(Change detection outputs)
○ ○ ○ ○ ○ ○ ○
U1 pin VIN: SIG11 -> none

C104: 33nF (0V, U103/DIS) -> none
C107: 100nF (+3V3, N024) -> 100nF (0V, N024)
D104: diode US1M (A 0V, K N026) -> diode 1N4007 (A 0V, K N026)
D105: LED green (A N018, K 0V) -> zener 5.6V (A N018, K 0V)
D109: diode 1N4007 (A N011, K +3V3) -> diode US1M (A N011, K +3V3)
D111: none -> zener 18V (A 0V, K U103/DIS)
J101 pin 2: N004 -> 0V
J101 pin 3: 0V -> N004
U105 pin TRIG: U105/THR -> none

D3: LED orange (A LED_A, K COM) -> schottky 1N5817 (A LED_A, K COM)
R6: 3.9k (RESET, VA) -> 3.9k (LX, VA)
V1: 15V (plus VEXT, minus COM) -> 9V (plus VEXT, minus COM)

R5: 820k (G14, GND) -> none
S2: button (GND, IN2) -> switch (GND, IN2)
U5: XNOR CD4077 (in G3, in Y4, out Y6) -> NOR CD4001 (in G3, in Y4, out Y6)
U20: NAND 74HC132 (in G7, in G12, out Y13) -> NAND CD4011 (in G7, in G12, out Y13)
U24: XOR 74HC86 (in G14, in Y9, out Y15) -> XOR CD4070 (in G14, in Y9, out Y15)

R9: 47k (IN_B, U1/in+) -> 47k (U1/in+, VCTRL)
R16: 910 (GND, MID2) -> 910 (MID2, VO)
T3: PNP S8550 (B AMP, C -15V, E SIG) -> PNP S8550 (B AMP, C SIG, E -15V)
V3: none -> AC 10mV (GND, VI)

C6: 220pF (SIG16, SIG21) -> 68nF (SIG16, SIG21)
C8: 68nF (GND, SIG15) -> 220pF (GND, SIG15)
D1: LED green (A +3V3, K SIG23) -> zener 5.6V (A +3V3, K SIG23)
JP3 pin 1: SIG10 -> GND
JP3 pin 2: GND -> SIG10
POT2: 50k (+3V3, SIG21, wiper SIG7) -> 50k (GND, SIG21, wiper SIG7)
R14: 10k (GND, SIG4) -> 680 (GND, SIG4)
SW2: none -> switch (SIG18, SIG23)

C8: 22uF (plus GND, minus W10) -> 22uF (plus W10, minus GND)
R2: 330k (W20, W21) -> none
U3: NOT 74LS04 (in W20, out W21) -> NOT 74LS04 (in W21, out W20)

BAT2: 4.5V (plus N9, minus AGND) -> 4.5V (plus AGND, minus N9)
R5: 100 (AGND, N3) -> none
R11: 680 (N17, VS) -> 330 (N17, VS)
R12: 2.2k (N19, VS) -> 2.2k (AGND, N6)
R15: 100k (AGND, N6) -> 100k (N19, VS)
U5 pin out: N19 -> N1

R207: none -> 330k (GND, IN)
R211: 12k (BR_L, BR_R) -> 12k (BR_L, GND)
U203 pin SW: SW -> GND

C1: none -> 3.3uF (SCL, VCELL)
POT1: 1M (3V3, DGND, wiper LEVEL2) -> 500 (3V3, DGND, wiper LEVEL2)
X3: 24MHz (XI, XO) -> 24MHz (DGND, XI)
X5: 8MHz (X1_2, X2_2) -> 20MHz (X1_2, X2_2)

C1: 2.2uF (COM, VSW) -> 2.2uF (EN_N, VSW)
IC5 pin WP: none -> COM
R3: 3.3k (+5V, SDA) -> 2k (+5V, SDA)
○ ○ ○ ○ ○ ○ ○
WHAT YOU SHOULD DO » Go through the data above and transcribe every entry exactly.

WRITTEN ANSWER »
U1 pin VIN: SIG11 -> none

C104: 33nF (0V, U103/DIS) -> none
C107: 100nF (+3V3, N024) -> 100nF (0V, N024)
D104: diode US1M (A 0V, K N026) -> diode 1N4007 (A 0V, K N026)
D105: LED green (A N018, K 0V) -> zener 5.6V (A N018, K 0V)
D109: diode 1N4007 (A N011, K +3V3) -> diode US1M (A N011, K +3V3)
D111: none -> zener 18V (A 0V, K U103/DIS)
J101 pin 2: N004 -> 0V
J101 pin 3: 0V -> N004
U105 pin TRIG: U105/THR -> none

D3: LED orange (A LED_A, K COM) -> schottky 1N5817 (A LED_A, K COM)
R6: 3.9k (RESET, VA) -> 3.9k (LX, VA)
V1: 15V (plus VEXT, minus COM) -> 9V (plus VEXT, minus COM)

R5: 820k (G14, GND) -> none
S2: button (GND, IN2) -> switch (GND, IN2)
U5: XNOR CD4077 (in G3, in Y4, out Y6) -> NOR CD4001 (in G3, in Y4, out Y6)
U20: NAND 74HC132 (in G7, in G12, out Y13) -> NAND CD4011 (in G7, in G12, out Y13)
U24: XOR 74HC86 (in G14, in Y9, out Y15) -> XOR CD4070 (in G14, in Y9, out Y15)

R9: 47k (IN_B, U1/in+) -> 47k (U1/in+, VCTRL)
R16: 910 (GND, MID2) -> 910 (MID2, VO)
T3: PNP S8550 (B AMP, C -15V, E SIG) -> PNP S8550 (B AMP, C SIG, E -15V)
V3: none -> AC 10mV (GND, VI)

C6: 220pF (SIG16, SIG21) -> 68nF (SIG16, SIG21)
C8: 68nF (GND, SIG15) -> 220pF (GND, SIG15)
D1: LED green (A +3V3, K SIG23) -> zener 5.6V (A +3V3, K SIG23)
JP3 pin 1: SIG10 -> GND
JP3 pin 2: GND -> SIG10
POT2: 50k (+3V3, SIG21, wiper SIG7) -> 50k (GND, SIG21, wiper SIG7)
R14: 10k (GND, SIG4) -> 680 (GND, SIG4)
SW2: none -> switch (SIG18, SIG23)

C8: 22uF (plus GND, minus W10) -> 22uF (plus W10, minus GND)
R2: 330k (W20, W21) -> none
U3: NOT 74LS04 (in W20, out W21) -> NOT 74LS04 (in W21, out W20)

BAT2: 4.5V (plus N9, minus AGND) -> 4.5V (plus AGND, minus N9)
R5: 100 (AGND, N3) -> none
R11: 680 (N17, VS) -> 330 (N17, VS)
R12: 2.2k (N19, VS) -> 2.2k (AGND, N6)
R15: 100k (AGND, N6) -> 100k (N19, VS)
U5 pin out: N19 -> N1

R207: none -> 330k (GND, IN)
R211: 12k (BR_L, BR_R) -> 12k (BR_L, GND)
U203 pin SW: SW -> GND

C1: none -> 3.3uF (SCL, VCELL)
POT1: 1M (3V3, DGND, wiper LEVEL2) -> 500 (3V3, DGND, wiper LEVEL2)
X3: 24MHz (XI, XO) -> 24MHz (DGND, XI)
X5: 8MHz (X1_2, X2_2) -> 20MHz (X1_2, X2_2)

C1: 2.2uF (COM, VSW) -> 2.2uF (EN_N, VSW)
IC5 pin WP: none -> COM
R3: 3.3k (+5V, SDA) -> 2k (+5V, SDA)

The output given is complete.